§ INPUT MATERIAL:
──────────────────────────────

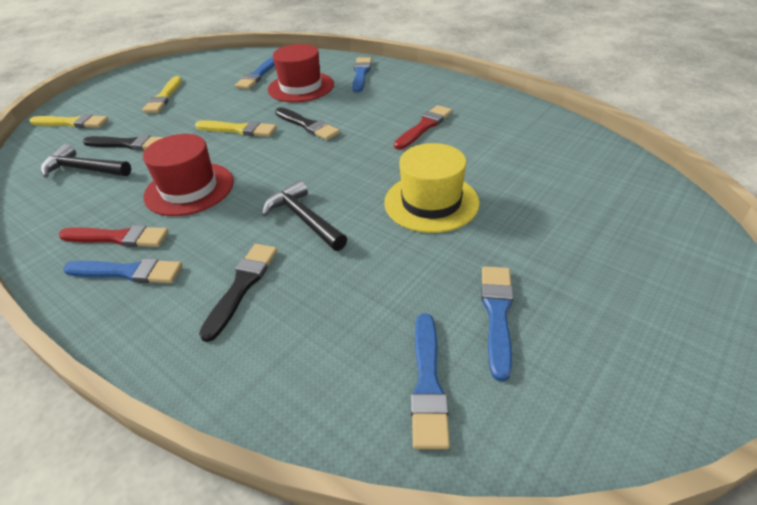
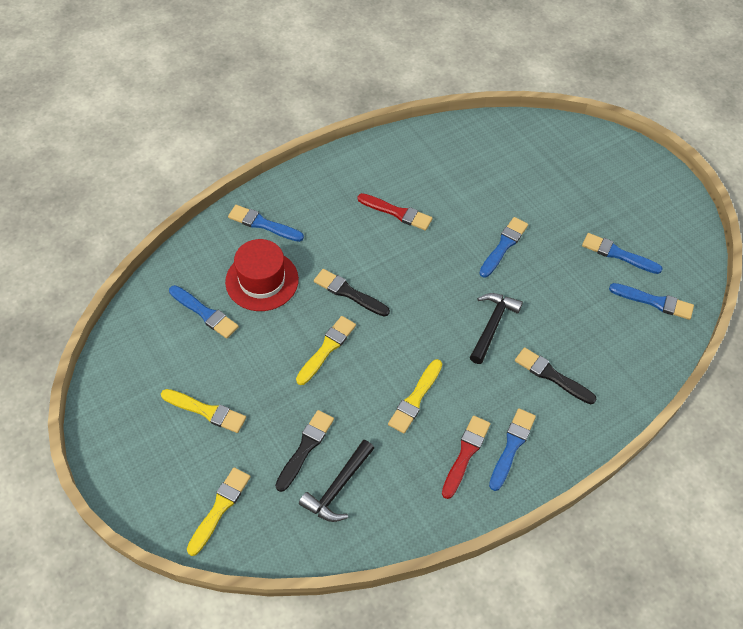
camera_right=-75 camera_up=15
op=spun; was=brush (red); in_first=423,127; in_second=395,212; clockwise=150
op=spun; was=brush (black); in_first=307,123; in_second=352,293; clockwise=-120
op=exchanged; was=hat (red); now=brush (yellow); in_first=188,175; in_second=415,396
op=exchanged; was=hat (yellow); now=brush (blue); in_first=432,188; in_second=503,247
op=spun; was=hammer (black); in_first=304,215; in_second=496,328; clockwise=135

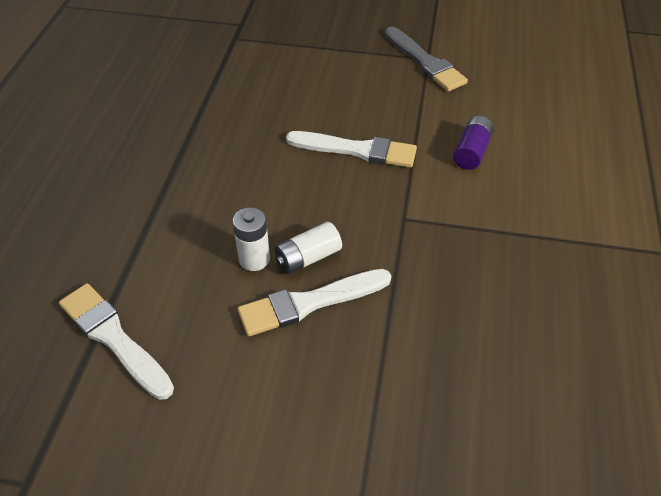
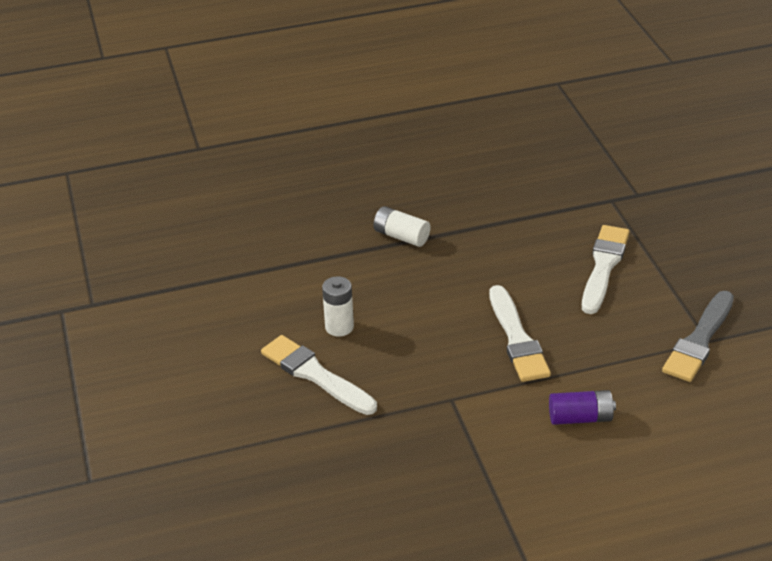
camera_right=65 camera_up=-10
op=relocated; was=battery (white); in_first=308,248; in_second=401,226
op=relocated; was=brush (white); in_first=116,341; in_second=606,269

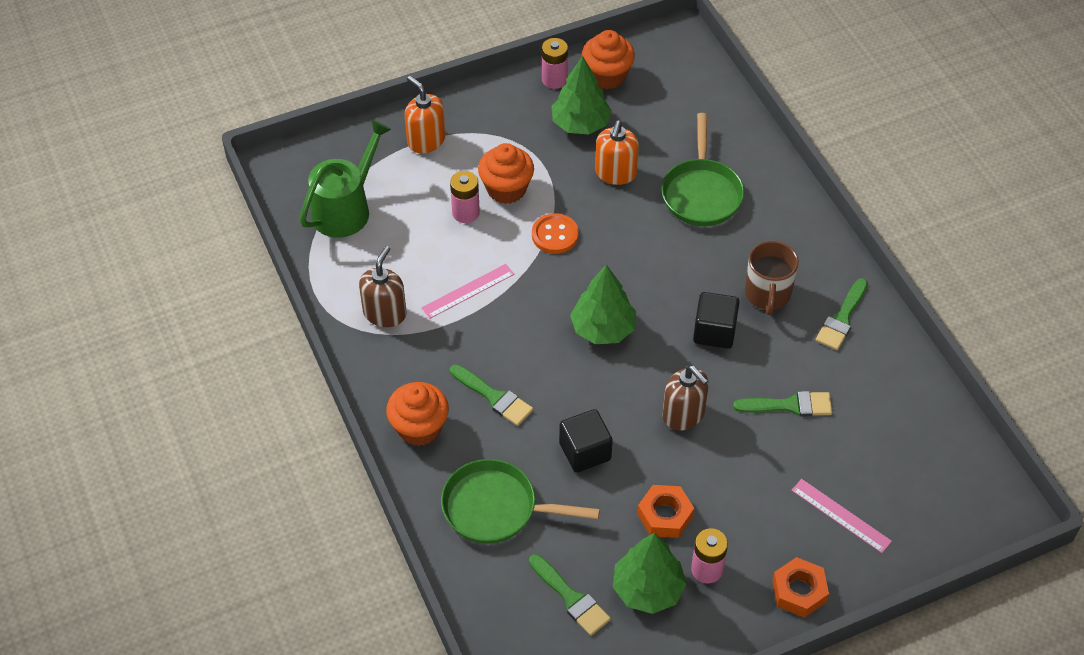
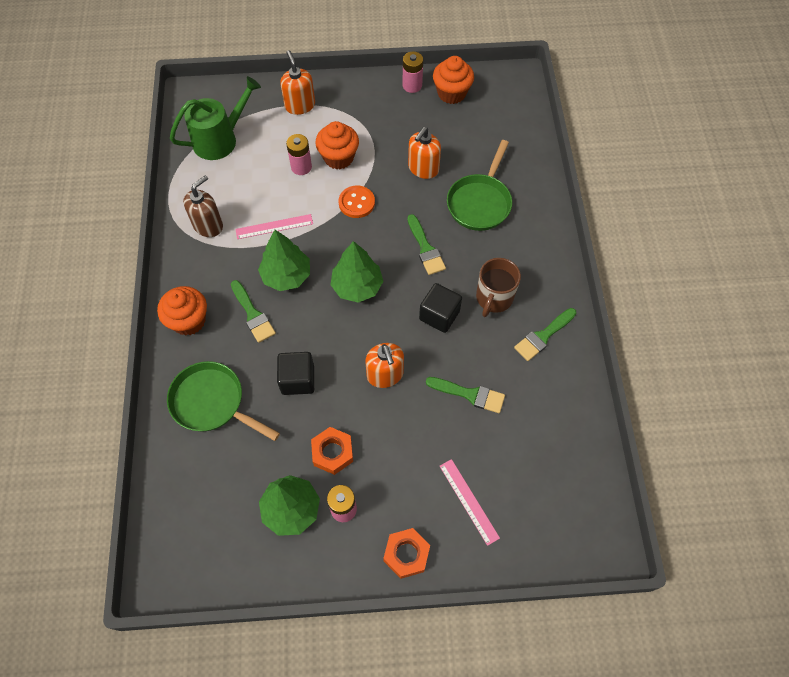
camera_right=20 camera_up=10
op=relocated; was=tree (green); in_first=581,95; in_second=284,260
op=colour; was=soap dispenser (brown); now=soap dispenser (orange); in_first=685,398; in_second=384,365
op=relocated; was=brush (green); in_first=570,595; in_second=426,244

──────────────────────────────

§ TASK PROMPT:
In the listing above, each line with the word "spun" is to be copied out.

§ TASK RESULT:
op=spun; was=brush (red); in_first=423,127; in_second=395,212; clockwise=150
op=spun; was=brush (black); in_first=307,123; in_second=352,293; clockwise=-120
op=spun; was=hammer (black); in_first=304,215; in_second=496,328; clockwise=135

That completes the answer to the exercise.